> [EXERCISE GOAL]:
Restate word for word the entries below, starting with the line with "AUDIO2 pin BUSY: none -> B15" and continuing through the line with "JOY: PS2 -> HW-504". Include both of those lines and no others.

> [Revision tracking records]:

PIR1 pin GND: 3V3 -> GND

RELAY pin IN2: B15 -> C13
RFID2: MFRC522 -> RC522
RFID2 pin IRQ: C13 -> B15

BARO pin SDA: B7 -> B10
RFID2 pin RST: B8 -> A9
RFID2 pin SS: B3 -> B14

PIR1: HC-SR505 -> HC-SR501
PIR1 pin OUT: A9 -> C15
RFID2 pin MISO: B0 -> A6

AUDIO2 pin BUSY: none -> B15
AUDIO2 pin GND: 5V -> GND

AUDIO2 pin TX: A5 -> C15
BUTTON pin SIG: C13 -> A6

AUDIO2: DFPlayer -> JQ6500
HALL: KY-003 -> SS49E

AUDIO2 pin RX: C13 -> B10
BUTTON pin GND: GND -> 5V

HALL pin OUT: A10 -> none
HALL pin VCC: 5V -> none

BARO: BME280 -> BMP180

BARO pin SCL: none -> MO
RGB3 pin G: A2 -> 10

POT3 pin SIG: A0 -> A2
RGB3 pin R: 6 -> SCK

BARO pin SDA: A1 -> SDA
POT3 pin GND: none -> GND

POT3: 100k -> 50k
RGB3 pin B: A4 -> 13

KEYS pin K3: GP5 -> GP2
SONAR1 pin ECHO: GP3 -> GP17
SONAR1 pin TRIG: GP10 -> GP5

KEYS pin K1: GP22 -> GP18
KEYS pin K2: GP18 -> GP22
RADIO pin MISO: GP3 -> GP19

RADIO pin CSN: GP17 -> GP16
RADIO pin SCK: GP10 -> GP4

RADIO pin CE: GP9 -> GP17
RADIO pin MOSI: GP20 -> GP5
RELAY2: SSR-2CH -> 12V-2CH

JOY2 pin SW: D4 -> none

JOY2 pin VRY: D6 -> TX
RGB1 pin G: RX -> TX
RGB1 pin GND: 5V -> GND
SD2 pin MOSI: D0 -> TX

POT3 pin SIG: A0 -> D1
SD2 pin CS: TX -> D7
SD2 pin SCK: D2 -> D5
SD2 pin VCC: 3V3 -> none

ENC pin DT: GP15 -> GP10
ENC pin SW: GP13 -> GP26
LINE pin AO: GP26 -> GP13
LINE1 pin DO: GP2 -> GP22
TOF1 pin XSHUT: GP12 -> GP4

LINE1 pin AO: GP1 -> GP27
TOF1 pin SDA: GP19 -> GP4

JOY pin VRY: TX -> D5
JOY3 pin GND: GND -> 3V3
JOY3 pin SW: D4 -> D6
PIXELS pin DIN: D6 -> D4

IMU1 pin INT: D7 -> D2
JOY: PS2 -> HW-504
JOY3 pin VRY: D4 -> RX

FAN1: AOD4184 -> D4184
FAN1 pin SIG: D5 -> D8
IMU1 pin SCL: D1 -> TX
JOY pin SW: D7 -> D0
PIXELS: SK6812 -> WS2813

> [REPLY TO THE TASK]:
AUDIO2 pin BUSY: none -> B15
AUDIO2 pin GND: 5V -> GND

AUDIO2 pin TX: A5 -> C15
BUTTON pin SIG: C13 -> A6

AUDIO2: DFPlayer -> JQ6500
HALL: KY-003 -> SS49E

AUDIO2 pin RX: C13 -> B10
BUTTON pin GND: GND -> 5V

HALL pin OUT: A10 -> none
HALL pin VCC: 5V -> none

BARO: BME280 -> BMP180

BARO pin SCL: none -> MO
RGB3 pin G: A2 -> 10

POT3 pin SIG: A0 -> A2
RGB3 pin R: 6 -> SCK

BARO pin SDA: A1 -> SDA
POT3 pin GND: none -> GND

POT3: 100k -> 50k
RGB3 pin B: A4 -> 13

KEYS pin K3: GP5 -> GP2
SONAR1 pin ECHO: GP3 -> GP17
SONAR1 pin TRIG: GP10 -> GP5

KEYS pin K1: GP22 -> GP18
KEYS pin K2: GP18 -> GP22
RADIO pin MISO: GP3 -> GP19

RADIO pin CSN: GP17 -> GP16
RADIO pin SCK: GP10 -> GP4

RADIO pin CE: GP9 -> GP17
RADIO pin MOSI: GP20 -> GP5
RELAY2: SSR-2CH -> 12V-2CH

JOY2 pin SW: D4 -> none

JOY2 pin VRY: D6 -> TX
RGB1 pin G: RX -> TX
RGB1 pin GND: 5V -> GND
SD2 pin MOSI: D0 -> TX

POT3 pin SIG: A0 -> D1
SD2 pin CS: TX -> D7
SD2 pin SCK: D2 -> D5
SD2 pin VCC: 3V3 -> none

ENC pin DT: GP15 -> GP10
ENC pin SW: GP13 -> GP26
LINE pin AO: GP26 -> GP13
LINE1 pin DO: GP2 -> GP22
TOF1 pin XSHUT: GP12 -> GP4

LINE1 pin AO: GP1 -> GP27
TOF1 pin SDA: GP19 -> GP4

JOY pin VRY: TX -> D5
JOY3 pin GND: GND -> 3V3
JOY3 pin SW: D4 -> D6
PIXELS pin DIN: D6 -> D4

IMU1 pin INT: D7 -> D2
JOY: PS2 -> HW-504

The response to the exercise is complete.